WHAT IS BEING ASKED ▸ Locate each line below that includes "PUMP" and reproduce it.
[DATA RECORDS]
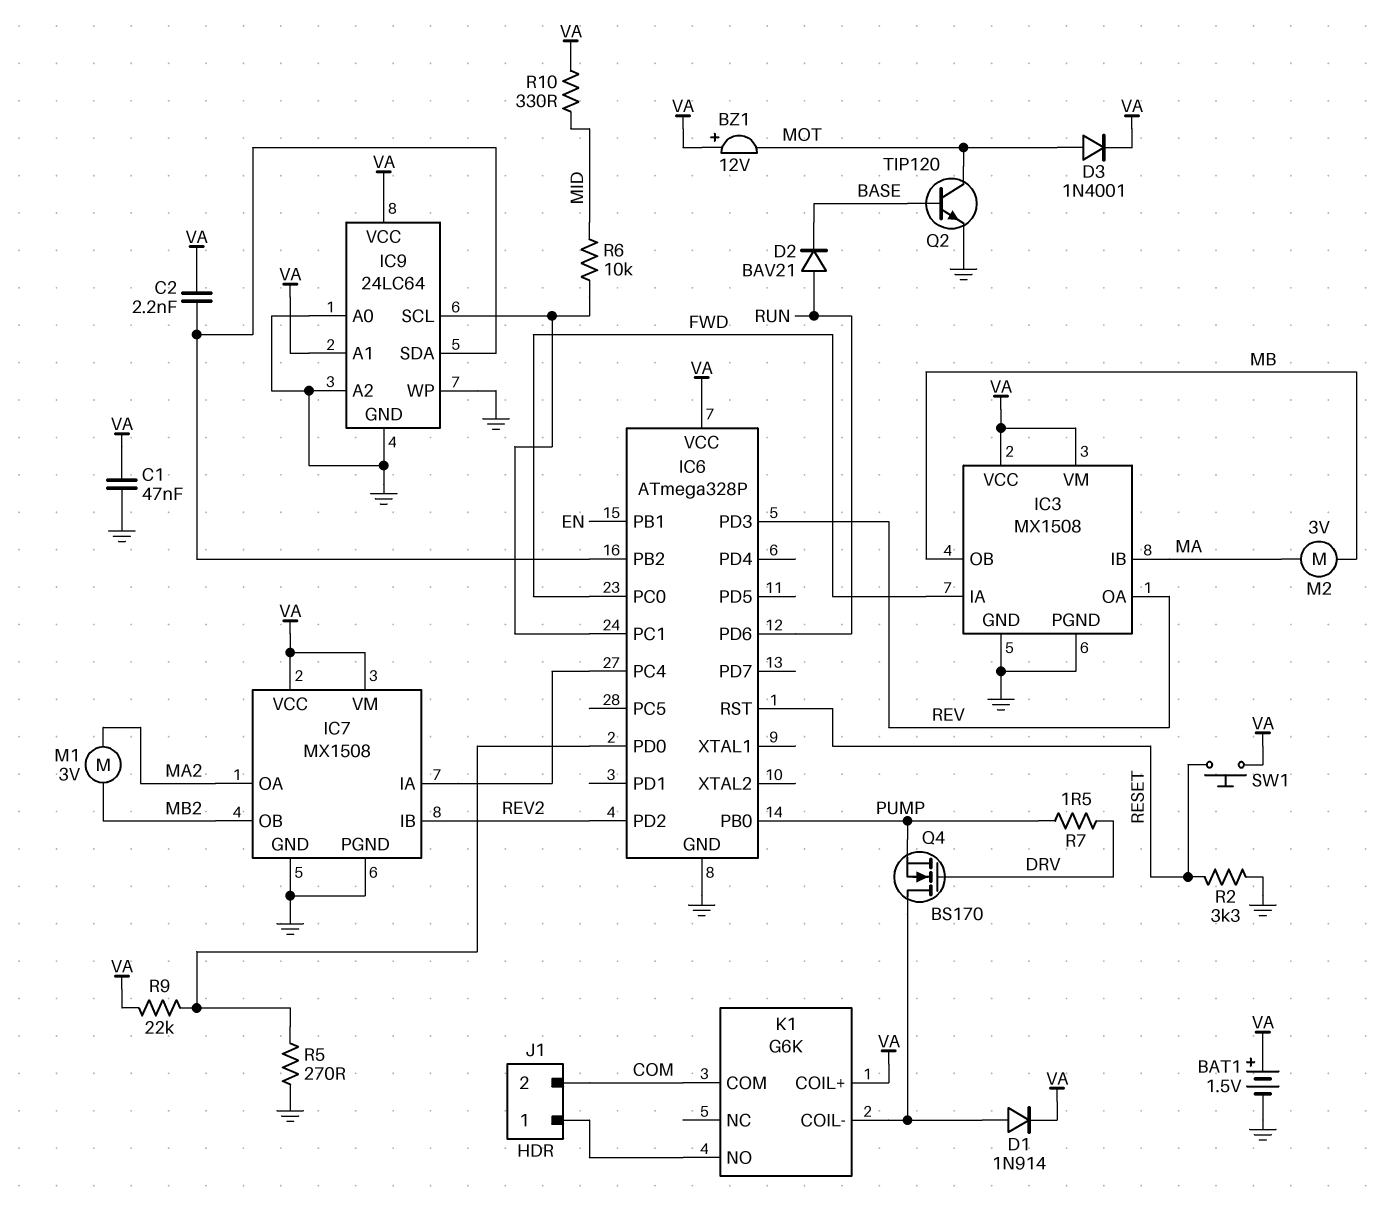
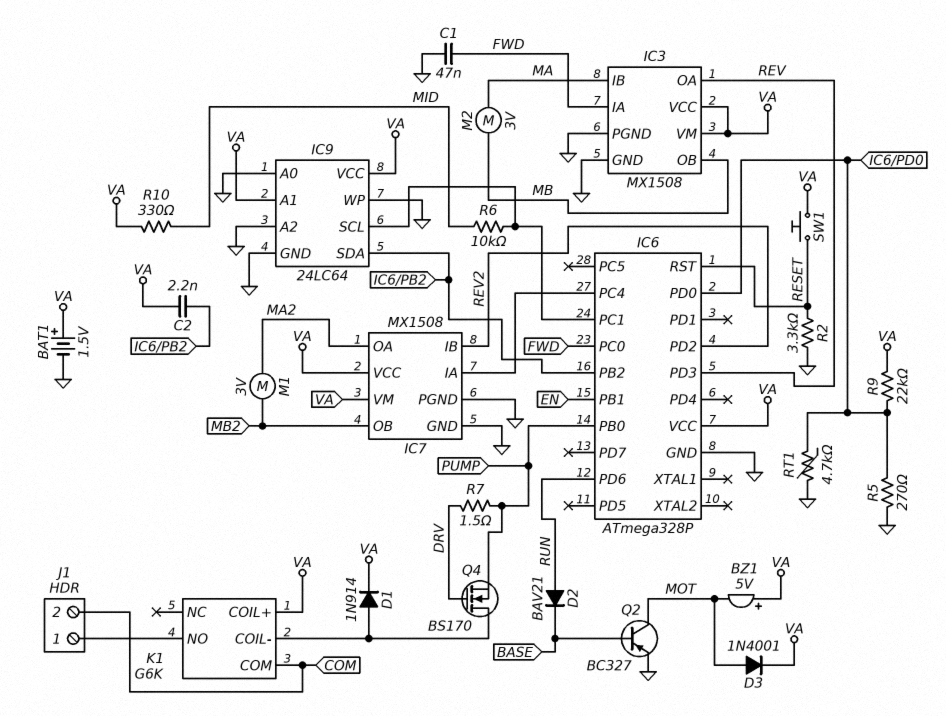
BZ1: buzzer 12V (plus VA, minus MOT) -> buzzer 5V (plus VA, minus MOT)
C1: 47nF (GND, VA) -> 47nF (FWD, GND)
Q2: NPN TIP120 (B BASE, C MOT, E GND) -> PNP BC327 (B BASE, C MOT, E GND)
RT1: none -> 4.7k (GND, IC6/PD0)

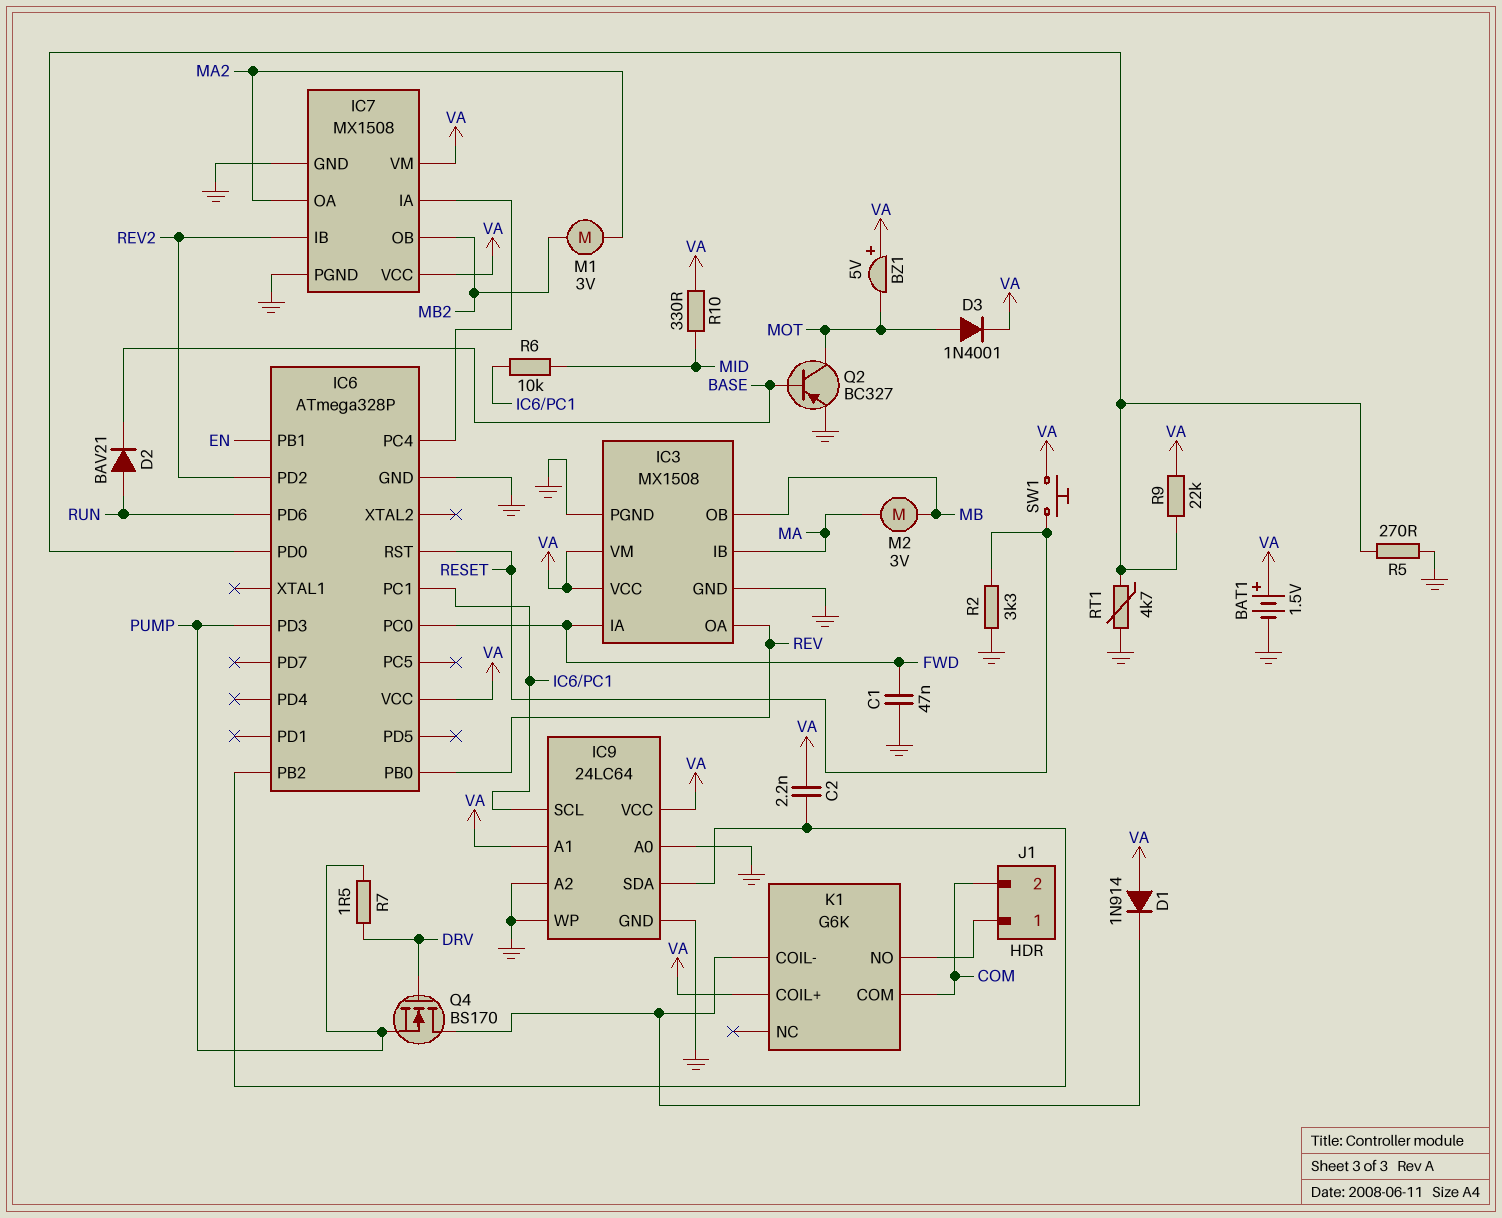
D1: diode 1N914 (A K1/COIL-, K VA) -> diode 1N914 (A VA, K K1/COIL-)
IC6 pin PB0: PUMP -> REV
IC6 pin PD3: REV -> PUMP

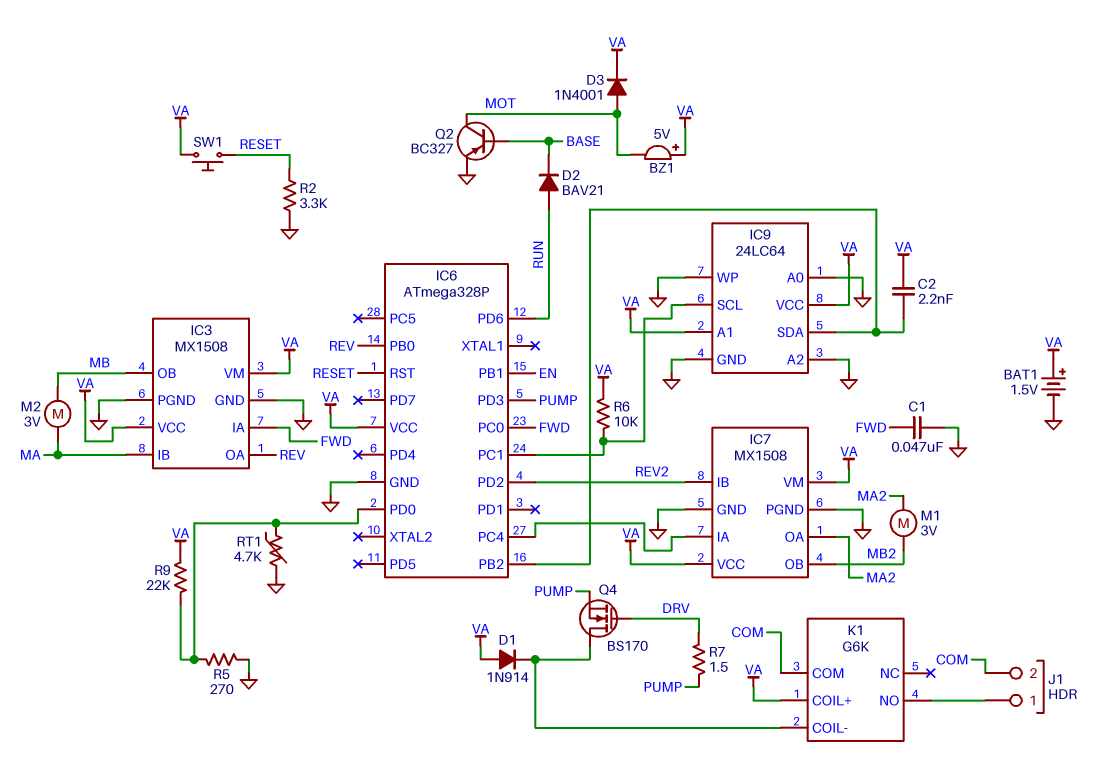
R6: 10k (IC6/PC1, MID) -> 10k (IC6/PC1, VA)
R10: 330 (MID, VA) -> none

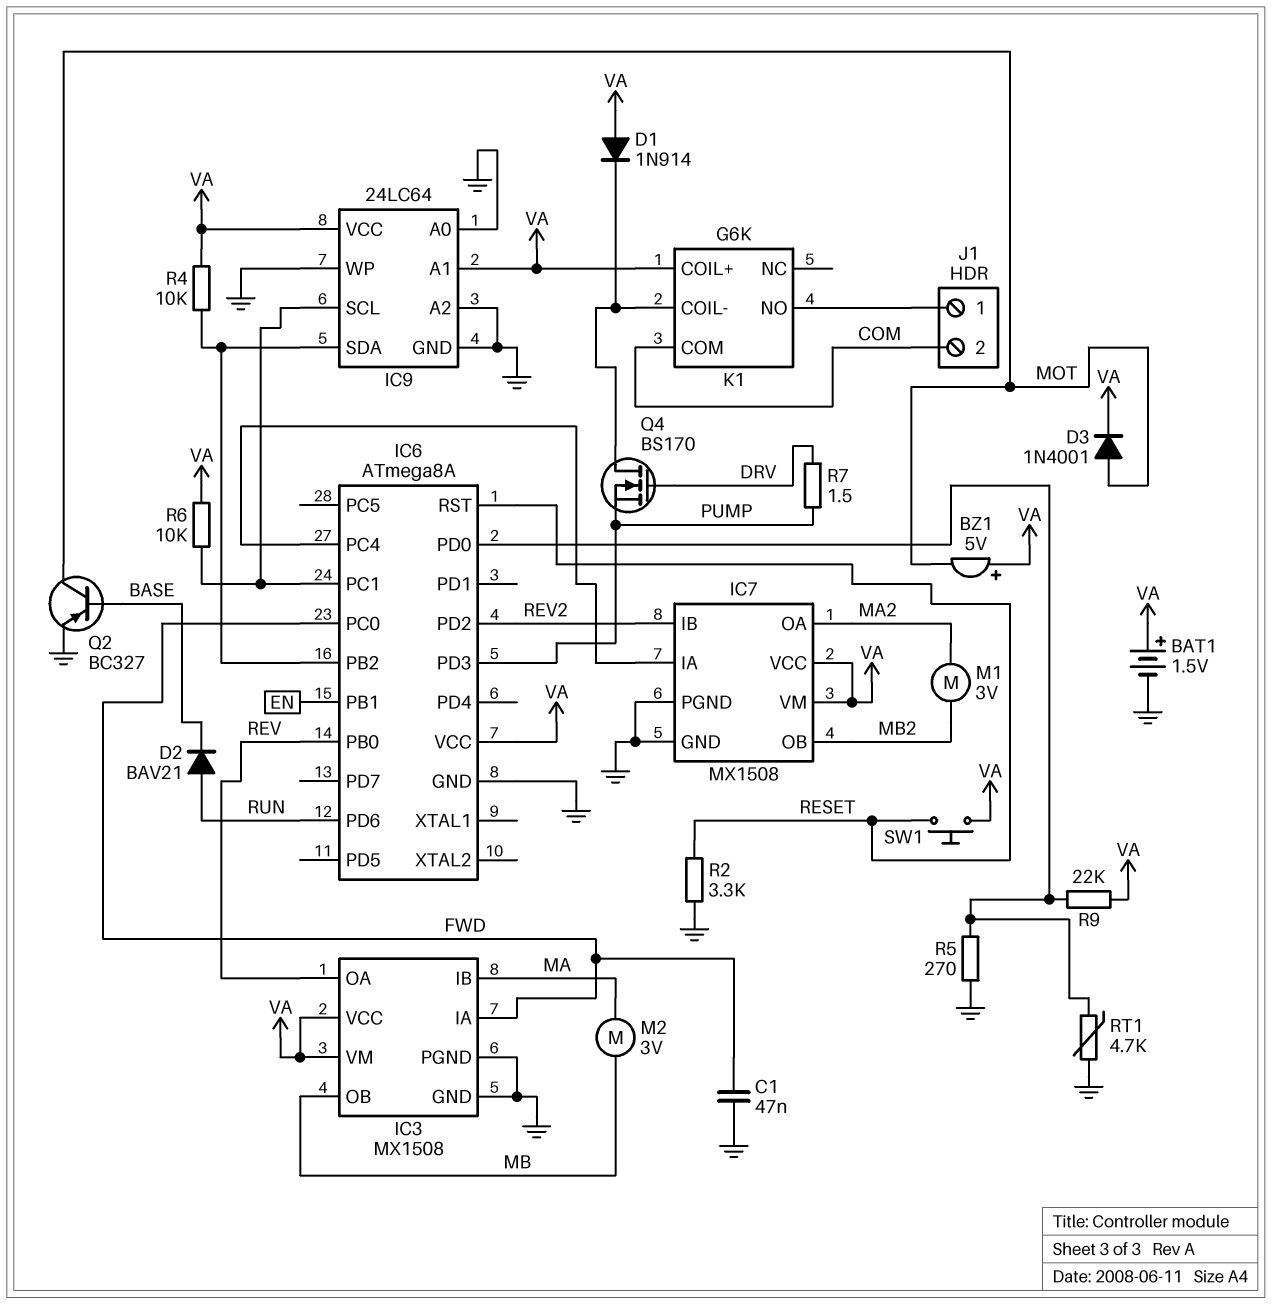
C2: 2.2nF (IC6/PB2, VA) -> none
IC6: ATmega328P -> ATmega8A
R4: none -> 10k (IC6/PB2, VA)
[/DATA RECORDS]
WRITTEN SOLUTION ▸
IC6 pin PB0: PUMP -> REV
IC6 pin PD3: REV -> PUMP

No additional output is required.